**SUPPLIED RECORDS**.
____________

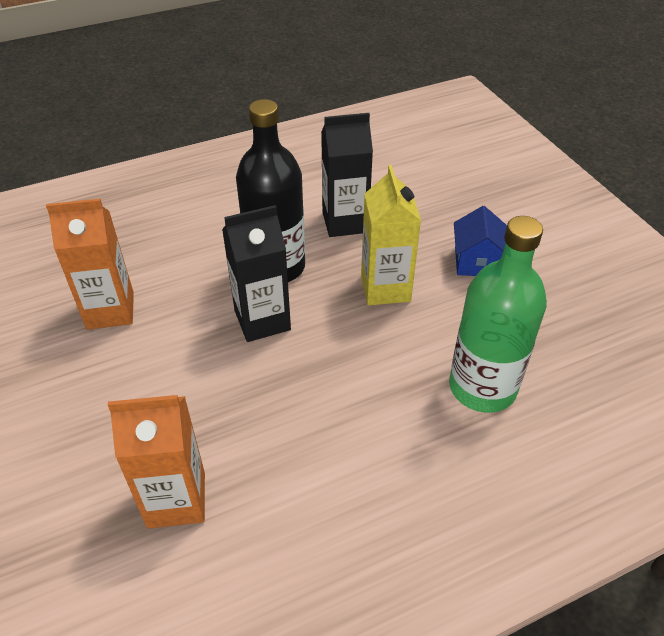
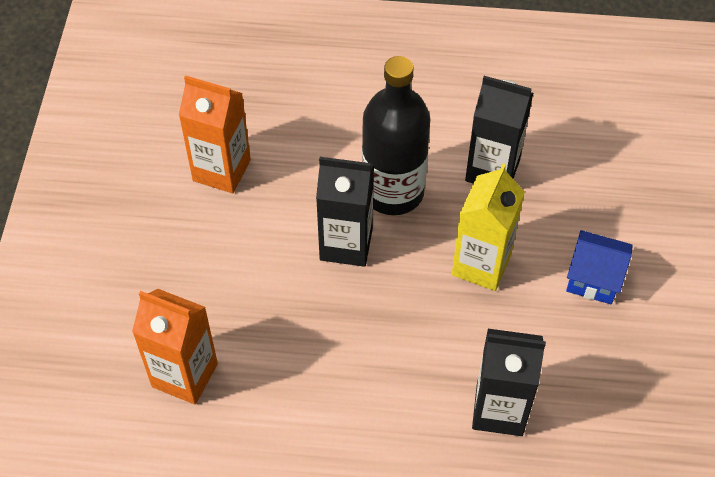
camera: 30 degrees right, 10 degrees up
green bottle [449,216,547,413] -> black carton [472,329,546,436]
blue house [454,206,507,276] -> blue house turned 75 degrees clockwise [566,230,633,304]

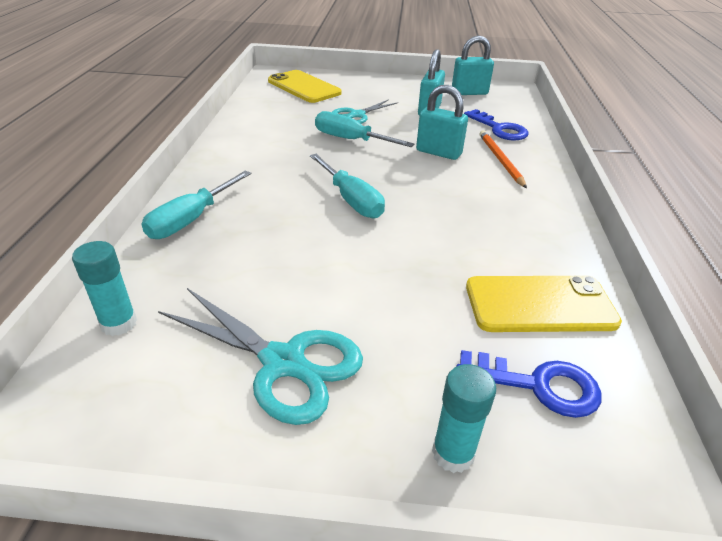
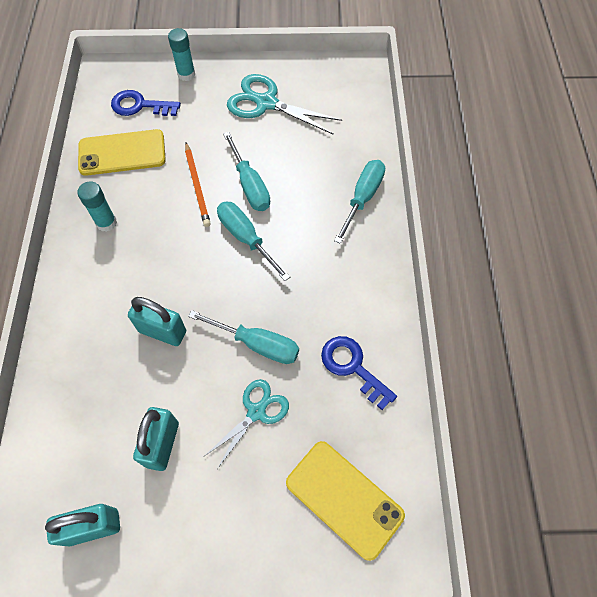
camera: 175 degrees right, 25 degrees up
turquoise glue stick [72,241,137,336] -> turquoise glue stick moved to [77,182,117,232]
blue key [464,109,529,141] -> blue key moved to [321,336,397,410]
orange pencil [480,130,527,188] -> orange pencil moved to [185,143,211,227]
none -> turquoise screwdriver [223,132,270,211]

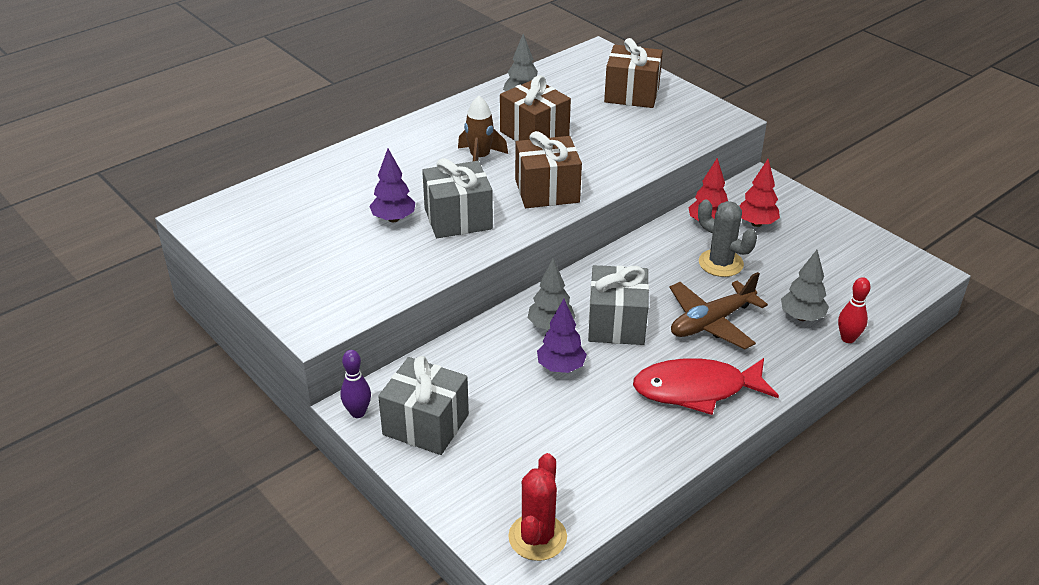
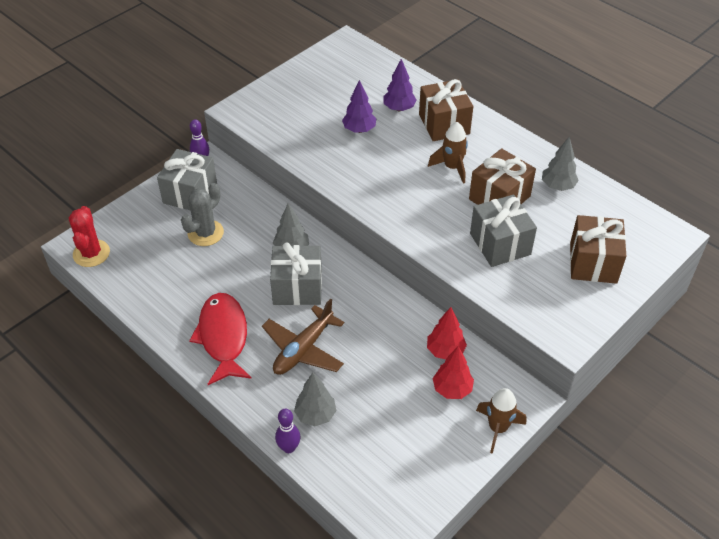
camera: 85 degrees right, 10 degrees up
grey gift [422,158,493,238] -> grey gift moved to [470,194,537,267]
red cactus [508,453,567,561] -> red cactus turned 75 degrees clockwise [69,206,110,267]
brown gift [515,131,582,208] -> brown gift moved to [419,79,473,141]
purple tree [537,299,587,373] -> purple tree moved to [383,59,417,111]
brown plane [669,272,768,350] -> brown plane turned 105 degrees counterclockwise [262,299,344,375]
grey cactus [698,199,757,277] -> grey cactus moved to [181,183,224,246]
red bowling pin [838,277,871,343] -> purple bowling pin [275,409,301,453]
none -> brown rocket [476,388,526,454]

____________

**EXERCISE**. Set down exactly the lines running from the beginning of the entries above to the line that contains "grey gift [422,158,493,238]", including both, and leave out pictures.

**SOLUTION BELOW**.
camera: 30 degrees right, 10 degrees up
green bottle [449,216,547,413] -> black carton [472,329,546,436]
blue house [454,206,507,276] -> blue house turned 75 degrees clockwise [566,230,633,304]

camera: 175 degrees right, 25 degrees up
turquoise glue stick [72,241,137,336] -> turquoise glue stick moved to [77,182,117,232]
blue key [464,109,529,141] -> blue key moved to [321,336,397,410]
orange pencil [480,130,527,188] -> orange pencil moved to [185,143,211,227]
none -> turquoise screwdriver [223,132,270,211]

camera: 85 degrees right, 10 degrees up
grey gift [422,158,493,238] -> grey gift moved to [470,194,537,267]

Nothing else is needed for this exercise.